Object change descriptions:
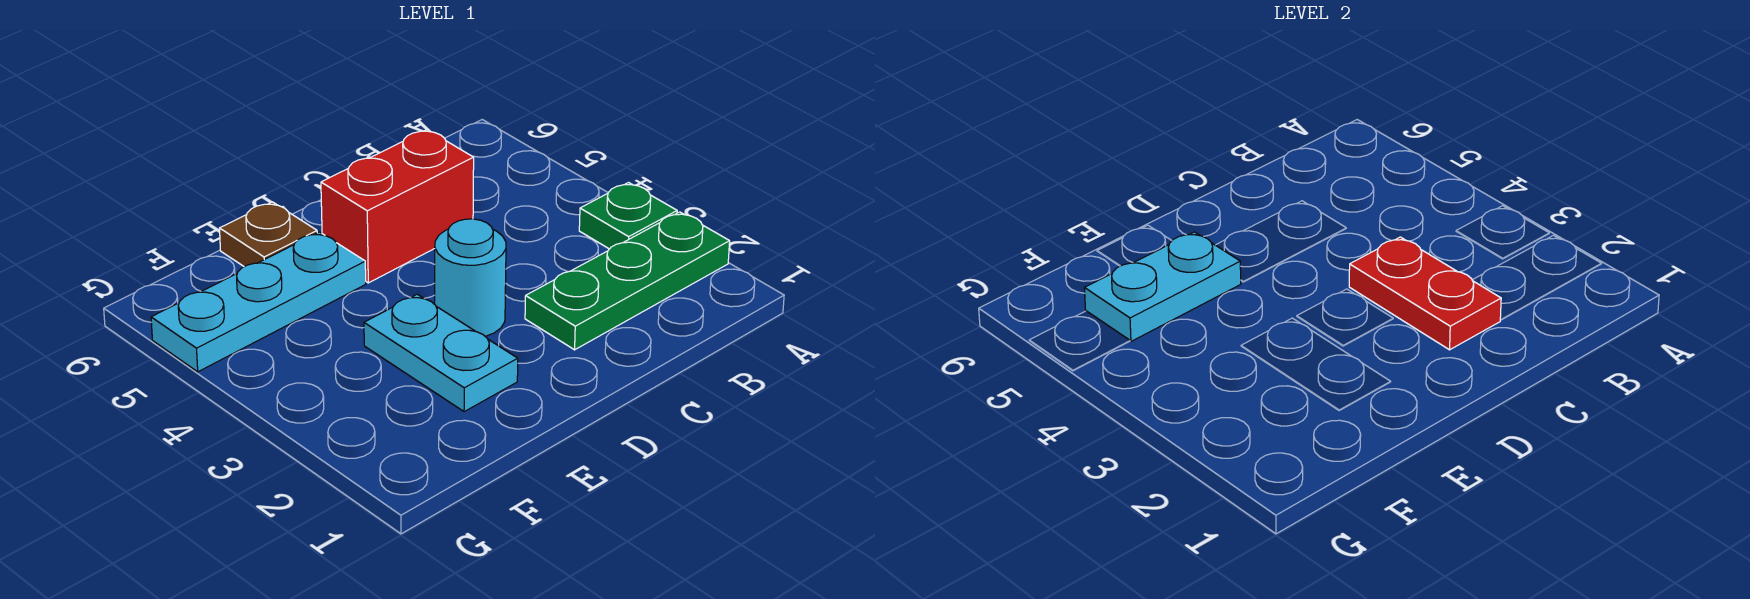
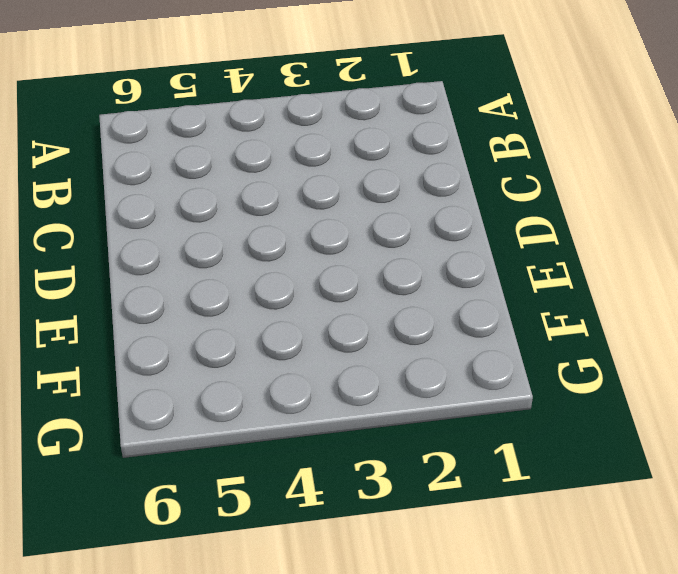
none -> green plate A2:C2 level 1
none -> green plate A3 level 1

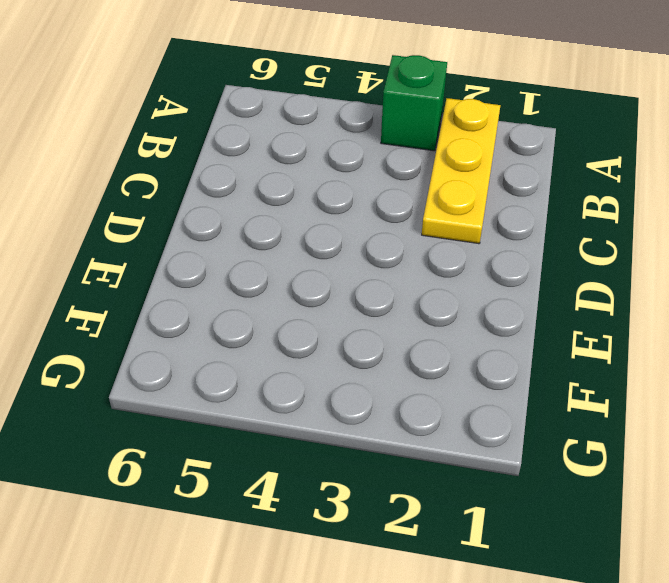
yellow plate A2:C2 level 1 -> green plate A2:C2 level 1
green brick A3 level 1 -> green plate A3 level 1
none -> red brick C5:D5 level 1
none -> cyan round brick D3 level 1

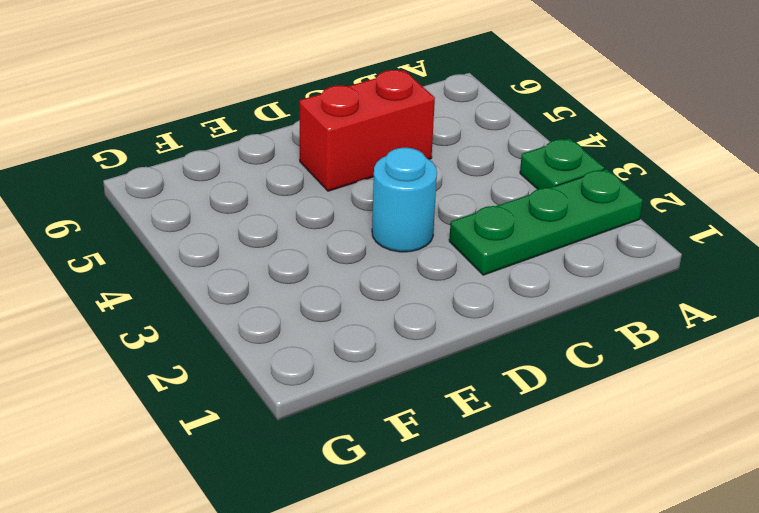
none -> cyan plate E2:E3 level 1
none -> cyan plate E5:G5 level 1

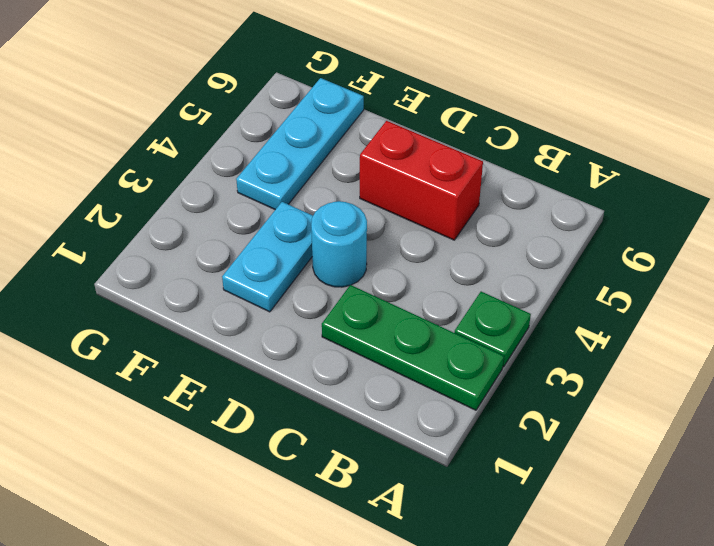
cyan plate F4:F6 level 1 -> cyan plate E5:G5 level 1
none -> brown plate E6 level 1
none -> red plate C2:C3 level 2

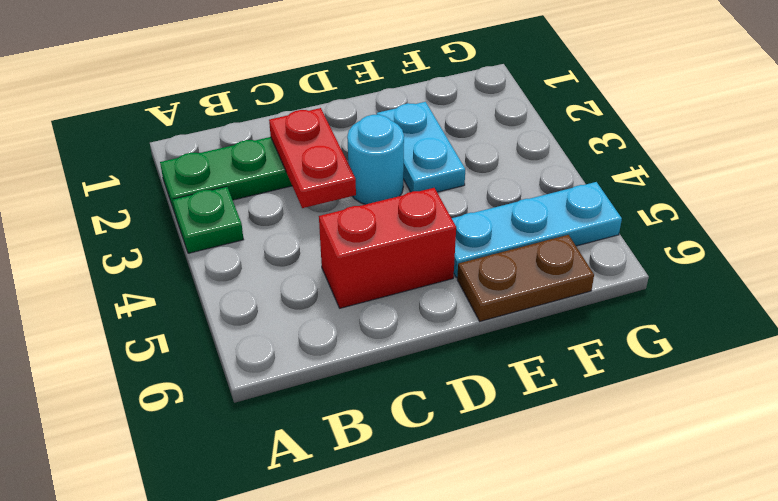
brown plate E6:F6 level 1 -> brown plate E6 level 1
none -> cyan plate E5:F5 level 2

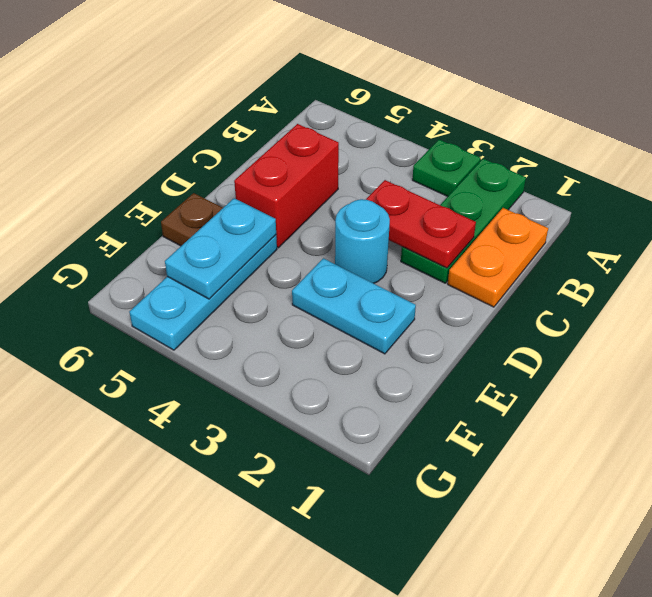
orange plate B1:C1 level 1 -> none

### [Problem to work on]
Output the line that contains "none -> brown plate E6 level 1" and every subsequent line through the end of the entries, exactly as given, without pictures.

### [Solution below]
none -> brown plate E6 level 1
none -> red plate C2:C3 level 2

brown plate E6:F6 level 1 -> brown plate E6 level 1
none -> cyan plate E5:F5 level 2

orange plate B1:C1 level 1 -> none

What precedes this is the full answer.